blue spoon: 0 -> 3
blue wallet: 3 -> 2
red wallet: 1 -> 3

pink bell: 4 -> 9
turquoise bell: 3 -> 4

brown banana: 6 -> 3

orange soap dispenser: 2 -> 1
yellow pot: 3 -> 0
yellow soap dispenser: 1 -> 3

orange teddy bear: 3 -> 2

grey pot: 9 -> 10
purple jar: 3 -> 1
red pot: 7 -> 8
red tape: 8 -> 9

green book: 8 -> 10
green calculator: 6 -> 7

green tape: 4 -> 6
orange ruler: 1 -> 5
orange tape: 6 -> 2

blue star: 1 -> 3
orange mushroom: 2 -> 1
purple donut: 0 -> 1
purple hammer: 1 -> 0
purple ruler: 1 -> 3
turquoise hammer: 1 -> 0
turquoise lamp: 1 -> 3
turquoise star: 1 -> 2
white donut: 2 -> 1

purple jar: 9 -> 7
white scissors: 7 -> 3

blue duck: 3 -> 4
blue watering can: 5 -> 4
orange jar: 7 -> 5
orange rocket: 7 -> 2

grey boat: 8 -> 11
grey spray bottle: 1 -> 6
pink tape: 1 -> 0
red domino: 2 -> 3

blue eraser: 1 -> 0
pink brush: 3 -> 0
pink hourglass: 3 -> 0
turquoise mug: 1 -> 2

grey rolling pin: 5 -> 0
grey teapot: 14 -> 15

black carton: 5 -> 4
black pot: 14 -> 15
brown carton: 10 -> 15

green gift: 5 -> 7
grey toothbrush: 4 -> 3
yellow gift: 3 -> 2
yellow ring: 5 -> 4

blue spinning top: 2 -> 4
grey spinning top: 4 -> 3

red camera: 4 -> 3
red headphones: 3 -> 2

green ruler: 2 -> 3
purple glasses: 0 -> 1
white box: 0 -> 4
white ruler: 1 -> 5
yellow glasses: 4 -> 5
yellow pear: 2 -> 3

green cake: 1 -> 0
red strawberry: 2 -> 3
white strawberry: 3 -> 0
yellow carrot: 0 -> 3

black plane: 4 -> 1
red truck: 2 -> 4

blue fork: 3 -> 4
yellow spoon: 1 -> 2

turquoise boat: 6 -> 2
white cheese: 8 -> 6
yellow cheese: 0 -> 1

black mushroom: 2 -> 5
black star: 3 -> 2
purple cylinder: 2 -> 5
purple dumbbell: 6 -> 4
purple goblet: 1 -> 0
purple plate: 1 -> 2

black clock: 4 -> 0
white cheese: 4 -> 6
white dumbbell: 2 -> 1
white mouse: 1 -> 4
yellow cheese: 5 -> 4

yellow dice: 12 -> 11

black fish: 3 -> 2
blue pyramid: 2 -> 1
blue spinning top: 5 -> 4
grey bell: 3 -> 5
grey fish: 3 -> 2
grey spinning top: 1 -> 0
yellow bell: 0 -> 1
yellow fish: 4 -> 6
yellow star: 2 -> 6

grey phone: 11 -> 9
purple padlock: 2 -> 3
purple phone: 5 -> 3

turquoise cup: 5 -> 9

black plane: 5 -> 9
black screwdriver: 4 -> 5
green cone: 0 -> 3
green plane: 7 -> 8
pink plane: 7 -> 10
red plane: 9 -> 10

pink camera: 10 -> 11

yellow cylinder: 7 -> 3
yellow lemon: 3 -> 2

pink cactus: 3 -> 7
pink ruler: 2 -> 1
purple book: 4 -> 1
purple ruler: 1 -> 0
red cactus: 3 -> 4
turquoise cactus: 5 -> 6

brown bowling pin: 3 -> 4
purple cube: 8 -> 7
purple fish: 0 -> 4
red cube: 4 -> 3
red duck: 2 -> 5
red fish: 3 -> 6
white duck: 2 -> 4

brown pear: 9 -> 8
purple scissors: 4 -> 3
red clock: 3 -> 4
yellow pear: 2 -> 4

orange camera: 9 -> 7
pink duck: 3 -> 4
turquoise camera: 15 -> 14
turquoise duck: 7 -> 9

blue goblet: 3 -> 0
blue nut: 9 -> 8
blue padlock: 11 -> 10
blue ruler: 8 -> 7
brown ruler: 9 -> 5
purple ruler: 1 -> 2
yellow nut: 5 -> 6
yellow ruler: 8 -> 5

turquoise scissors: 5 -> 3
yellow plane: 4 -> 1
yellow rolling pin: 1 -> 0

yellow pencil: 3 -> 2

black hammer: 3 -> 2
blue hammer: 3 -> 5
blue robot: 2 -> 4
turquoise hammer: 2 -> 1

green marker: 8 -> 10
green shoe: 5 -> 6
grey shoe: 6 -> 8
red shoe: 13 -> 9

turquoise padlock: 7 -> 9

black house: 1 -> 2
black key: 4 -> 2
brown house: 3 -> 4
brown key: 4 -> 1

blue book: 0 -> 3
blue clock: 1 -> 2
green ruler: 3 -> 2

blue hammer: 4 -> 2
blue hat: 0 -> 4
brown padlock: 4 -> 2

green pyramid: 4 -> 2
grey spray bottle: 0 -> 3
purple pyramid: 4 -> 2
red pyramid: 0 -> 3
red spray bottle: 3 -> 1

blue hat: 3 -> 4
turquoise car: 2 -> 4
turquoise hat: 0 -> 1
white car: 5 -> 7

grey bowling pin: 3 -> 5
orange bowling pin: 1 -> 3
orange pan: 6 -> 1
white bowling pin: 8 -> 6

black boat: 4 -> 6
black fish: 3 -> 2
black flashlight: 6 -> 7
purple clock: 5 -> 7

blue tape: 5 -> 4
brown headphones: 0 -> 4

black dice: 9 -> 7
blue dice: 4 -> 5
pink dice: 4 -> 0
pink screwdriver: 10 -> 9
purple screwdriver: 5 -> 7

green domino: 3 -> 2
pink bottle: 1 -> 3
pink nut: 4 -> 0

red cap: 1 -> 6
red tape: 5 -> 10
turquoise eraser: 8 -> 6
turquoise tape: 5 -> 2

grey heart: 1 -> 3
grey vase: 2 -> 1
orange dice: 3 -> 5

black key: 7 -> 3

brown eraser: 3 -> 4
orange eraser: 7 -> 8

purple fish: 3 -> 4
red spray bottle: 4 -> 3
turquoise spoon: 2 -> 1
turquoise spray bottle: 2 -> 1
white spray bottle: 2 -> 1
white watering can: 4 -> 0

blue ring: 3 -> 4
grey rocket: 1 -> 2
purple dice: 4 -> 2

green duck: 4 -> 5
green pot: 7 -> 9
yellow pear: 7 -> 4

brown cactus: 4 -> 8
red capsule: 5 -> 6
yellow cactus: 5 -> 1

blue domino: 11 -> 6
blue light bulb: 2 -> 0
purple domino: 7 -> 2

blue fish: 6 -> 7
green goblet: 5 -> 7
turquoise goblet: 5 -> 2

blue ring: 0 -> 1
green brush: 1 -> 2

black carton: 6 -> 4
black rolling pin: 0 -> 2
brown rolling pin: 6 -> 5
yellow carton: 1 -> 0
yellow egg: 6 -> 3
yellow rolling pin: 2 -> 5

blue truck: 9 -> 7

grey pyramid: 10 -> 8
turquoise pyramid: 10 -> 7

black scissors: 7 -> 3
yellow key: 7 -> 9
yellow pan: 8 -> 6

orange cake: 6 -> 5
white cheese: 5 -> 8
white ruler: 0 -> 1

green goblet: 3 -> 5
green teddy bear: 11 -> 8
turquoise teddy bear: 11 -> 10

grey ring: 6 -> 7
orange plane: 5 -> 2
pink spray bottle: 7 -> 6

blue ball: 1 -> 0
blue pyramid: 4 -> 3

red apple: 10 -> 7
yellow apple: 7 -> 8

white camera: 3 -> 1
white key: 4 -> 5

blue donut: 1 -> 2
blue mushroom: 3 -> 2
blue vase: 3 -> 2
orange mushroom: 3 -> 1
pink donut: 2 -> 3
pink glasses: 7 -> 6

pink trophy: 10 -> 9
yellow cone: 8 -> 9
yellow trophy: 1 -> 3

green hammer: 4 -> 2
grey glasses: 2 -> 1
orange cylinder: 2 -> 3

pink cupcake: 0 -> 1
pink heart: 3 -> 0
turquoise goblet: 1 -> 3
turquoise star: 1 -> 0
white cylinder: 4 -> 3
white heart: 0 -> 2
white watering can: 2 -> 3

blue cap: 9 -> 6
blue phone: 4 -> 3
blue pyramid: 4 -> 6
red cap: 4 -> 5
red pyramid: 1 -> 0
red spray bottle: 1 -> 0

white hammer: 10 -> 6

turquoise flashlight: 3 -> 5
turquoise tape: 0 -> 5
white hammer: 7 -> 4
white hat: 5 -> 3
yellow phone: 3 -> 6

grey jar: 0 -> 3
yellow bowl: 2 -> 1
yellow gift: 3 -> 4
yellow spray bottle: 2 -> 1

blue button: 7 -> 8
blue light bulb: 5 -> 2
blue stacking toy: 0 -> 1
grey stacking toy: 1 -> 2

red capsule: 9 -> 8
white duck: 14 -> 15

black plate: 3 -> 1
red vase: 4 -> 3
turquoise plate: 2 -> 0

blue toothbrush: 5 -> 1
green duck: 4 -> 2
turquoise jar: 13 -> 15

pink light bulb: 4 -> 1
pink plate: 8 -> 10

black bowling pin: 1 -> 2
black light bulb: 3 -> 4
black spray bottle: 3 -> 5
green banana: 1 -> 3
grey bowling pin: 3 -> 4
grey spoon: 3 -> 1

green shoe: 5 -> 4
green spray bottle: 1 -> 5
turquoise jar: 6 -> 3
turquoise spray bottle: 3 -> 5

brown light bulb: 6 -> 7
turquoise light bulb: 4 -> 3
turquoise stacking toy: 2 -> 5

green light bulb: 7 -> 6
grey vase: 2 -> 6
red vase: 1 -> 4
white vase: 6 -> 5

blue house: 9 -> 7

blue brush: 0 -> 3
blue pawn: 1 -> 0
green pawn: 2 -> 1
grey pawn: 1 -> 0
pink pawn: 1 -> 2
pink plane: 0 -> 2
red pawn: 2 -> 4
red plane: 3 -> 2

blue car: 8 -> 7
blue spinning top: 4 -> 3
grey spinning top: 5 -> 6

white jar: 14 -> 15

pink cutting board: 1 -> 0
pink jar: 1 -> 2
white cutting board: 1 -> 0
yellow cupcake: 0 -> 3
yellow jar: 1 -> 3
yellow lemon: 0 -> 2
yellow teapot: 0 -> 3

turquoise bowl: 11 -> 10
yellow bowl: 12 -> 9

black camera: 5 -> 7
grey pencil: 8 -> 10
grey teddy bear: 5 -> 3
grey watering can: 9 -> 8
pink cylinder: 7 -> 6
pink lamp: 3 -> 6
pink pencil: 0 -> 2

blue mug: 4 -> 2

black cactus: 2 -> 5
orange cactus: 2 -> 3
-=-=-
◆ WHAT THIS TASK INVOLVES ◆
Calculate how many lines of the material include the string "padlock", and state that number by itself.

◆ SOLUTION FOR THIS PROBLEM ◆
4